- **Raw data**:
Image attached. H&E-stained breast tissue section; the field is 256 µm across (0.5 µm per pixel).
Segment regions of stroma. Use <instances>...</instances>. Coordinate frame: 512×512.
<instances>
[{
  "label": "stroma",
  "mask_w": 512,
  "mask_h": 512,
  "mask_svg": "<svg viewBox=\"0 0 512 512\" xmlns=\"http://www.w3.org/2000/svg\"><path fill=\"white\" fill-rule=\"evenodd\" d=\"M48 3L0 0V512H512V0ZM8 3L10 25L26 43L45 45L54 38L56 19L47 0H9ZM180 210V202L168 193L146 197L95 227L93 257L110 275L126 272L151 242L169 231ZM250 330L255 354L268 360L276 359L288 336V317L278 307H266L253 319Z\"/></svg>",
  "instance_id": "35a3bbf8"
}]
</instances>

- **What to do**: Reproduce the records above exactly.

- **Reply**:
Image attached. H&E-stained breast tissue section; the field is 256 µm across (0.5 µm per pixel).
Segment regions of stroma. Use <instances>...</instances>. Coordinate frame: 512×512.
<instances>
[{
  "label": "stroma",
  "mask_w": 512,
  "mask_h": 512,
  "mask_svg": "<svg viewBox=\"0 0 512 512\" xmlns=\"http://www.w3.org/2000/svg\"><path fill=\"white\" fill-rule=\"evenodd\" d=\"M48 3L0 0V512H512V0ZM8 3L10 25L26 43L45 45L54 38L56 19L47 0H9ZM180 210V202L168 193L146 197L95 227L93 257L110 275L126 272L151 242L169 231ZM250 330L255 354L268 360L276 359L288 336V317L278 307H266L253 319Z\"/></svg>",
  "instance_id": "35a3bbf8"
}]
</instances>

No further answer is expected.